# MATERIALS PROVIDED

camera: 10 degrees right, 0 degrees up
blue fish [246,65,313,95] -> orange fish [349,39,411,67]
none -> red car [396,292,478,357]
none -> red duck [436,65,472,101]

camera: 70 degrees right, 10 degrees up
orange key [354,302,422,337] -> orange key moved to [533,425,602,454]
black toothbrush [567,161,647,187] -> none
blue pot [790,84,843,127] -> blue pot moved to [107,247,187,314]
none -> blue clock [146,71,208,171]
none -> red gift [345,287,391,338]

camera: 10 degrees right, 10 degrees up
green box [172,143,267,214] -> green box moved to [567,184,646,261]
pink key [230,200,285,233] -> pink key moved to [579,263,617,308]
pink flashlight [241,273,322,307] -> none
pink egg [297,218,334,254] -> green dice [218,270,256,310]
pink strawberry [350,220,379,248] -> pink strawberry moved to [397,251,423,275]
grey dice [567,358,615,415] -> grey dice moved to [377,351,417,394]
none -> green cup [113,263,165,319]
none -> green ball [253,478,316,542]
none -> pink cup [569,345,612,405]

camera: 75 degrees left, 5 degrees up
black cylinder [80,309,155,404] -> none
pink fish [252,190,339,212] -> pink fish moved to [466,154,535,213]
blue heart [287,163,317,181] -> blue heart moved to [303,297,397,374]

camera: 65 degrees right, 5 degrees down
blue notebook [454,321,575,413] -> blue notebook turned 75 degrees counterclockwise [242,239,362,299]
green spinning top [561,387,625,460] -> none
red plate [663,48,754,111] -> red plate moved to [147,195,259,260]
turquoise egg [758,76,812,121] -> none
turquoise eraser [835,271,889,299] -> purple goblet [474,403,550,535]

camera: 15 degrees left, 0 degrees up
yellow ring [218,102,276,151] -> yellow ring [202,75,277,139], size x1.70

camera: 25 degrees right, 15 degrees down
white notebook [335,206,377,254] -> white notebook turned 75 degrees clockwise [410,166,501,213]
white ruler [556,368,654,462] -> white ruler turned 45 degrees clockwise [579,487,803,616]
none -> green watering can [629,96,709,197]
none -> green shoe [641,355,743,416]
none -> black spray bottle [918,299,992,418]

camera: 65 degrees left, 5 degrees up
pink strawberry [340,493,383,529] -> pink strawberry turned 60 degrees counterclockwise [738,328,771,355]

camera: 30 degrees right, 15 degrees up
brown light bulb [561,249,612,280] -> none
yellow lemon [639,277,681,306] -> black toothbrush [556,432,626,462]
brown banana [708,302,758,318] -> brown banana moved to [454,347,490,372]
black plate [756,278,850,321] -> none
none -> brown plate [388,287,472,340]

# TASK DETAILS
Nothing in the entries should be skipped. Output them all exactly.

# OUTPUT
camera: 10 degrees right, 0 degrees up
blue fish [246,65,313,95] -> orange fish [349,39,411,67]
none -> red car [396,292,478,357]
none -> red duck [436,65,472,101]

camera: 70 degrees right, 10 degrees up
orange key [354,302,422,337] -> orange key moved to [533,425,602,454]
black toothbrush [567,161,647,187] -> none
blue pot [790,84,843,127] -> blue pot moved to [107,247,187,314]
none -> blue clock [146,71,208,171]
none -> red gift [345,287,391,338]

camera: 10 degrees right, 10 degrees up
green box [172,143,267,214] -> green box moved to [567,184,646,261]
pink key [230,200,285,233] -> pink key moved to [579,263,617,308]
pink flashlight [241,273,322,307] -> none
pink egg [297,218,334,254] -> green dice [218,270,256,310]
pink strawberry [350,220,379,248] -> pink strawberry moved to [397,251,423,275]
grey dice [567,358,615,415] -> grey dice moved to [377,351,417,394]
none -> green cup [113,263,165,319]
none -> green ball [253,478,316,542]
none -> pink cup [569,345,612,405]

camera: 75 degrees left, 5 degrees up
black cylinder [80,309,155,404] -> none
pink fish [252,190,339,212] -> pink fish moved to [466,154,535,213]
blue heart [287,163,317,181] -> blue heart moved to [303,297,397,374]

camera: 65 degrees right, 5 degrees down
blue notebook [454,321,575,413] -> blue notebook turned 75 degrees counterclockwise [242,239,362,299]
green spinning top [561,387,625,460] -> none
red plate [663,48,754,111] -> red plate moved to [147,195,259,260]
turquoise egg [758,76,812,121] -> none
turquoise eraser [835,271,889,299] -> purple goblet [474,403,550,535]

camera: 15 degrees left, 0 degrees up
yellow ring [218,102,276,151] -> yellow ring [202,75,277,139], size x1.70

camera: 25 degrees right, 15 degrees down
white notebook [335,206,377,254] -> white notebook turned 75 degrees clockwise [410,166,501,213]
white ruler [556,368,654,462] -> white ruler turned 45 degrees clockwise [579,487,803,616]
none -> green watering can [629,96,709,197]
none -> green shoe [641,355,743,416]
none -> black spray bottle [918,299,992,418]

camera: 65 degrees left, 5 degrees up
pink strawberry [340,493,383,529] -> pink strawberry turned 60 degrees counterclockwise [738,328,771,355]

camera: 30 degrees right, 15 degrees up
brown light bulb [561,249,612,280] -> none
yellow lemon [639,277,681,306] -> black toothbrush [556,432,626,462]
brown banana [708,302,758,318] -> brown banana moved to [454,347,490,372]
black plate [756,278,850,321] -> none
none -> brown plate [388,287,472,340]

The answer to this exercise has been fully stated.